Activity — Find and copy every line in the records that includes the string "none".
****************************************
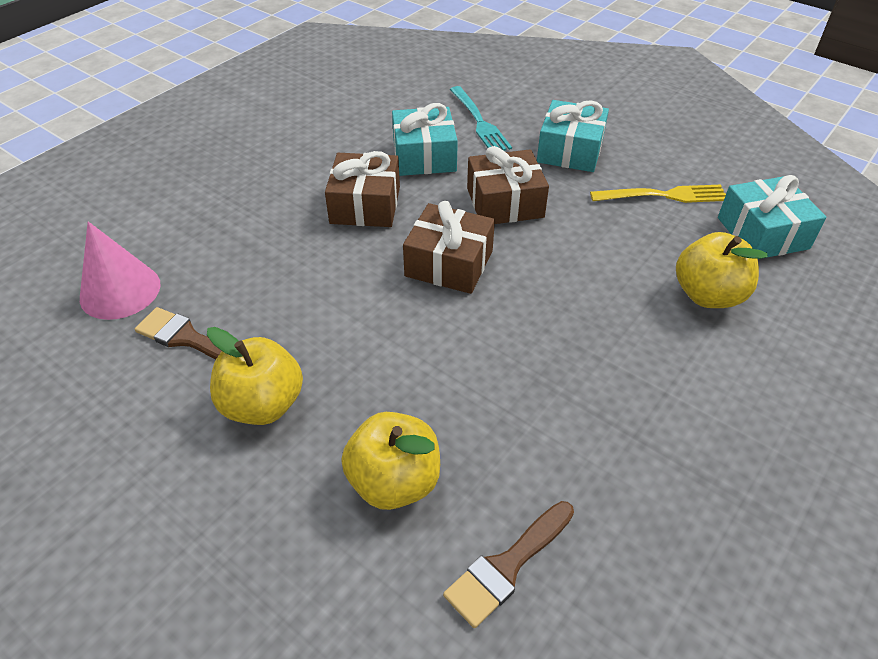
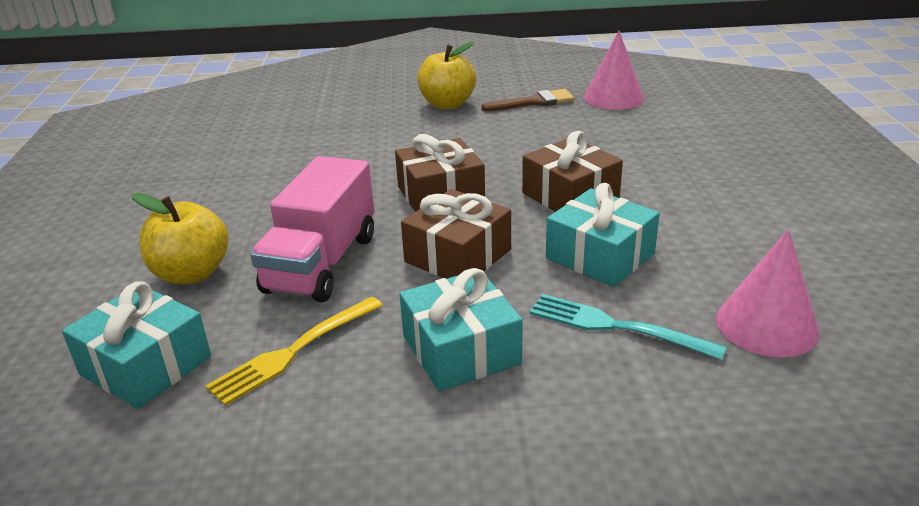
camera: 140 degrees right, 15 degrees down
(394, 481) = (339, 114): yellow apple -> none
(413, 89) = (766, 325): none -> pink cone
(507, 566) = (253, 118): brown brush -> none
(601, 248) = (322, 263): none -> pink truck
****************************************
Answer to this exercise —
(394, 481) = (339, 114): yellow apple -> none
(413, 89) = (766, 325): none -> pink cone
(507, 566) = (253, 118): brown brush -> none
(601, 248) = (322, 263): none -> pink truck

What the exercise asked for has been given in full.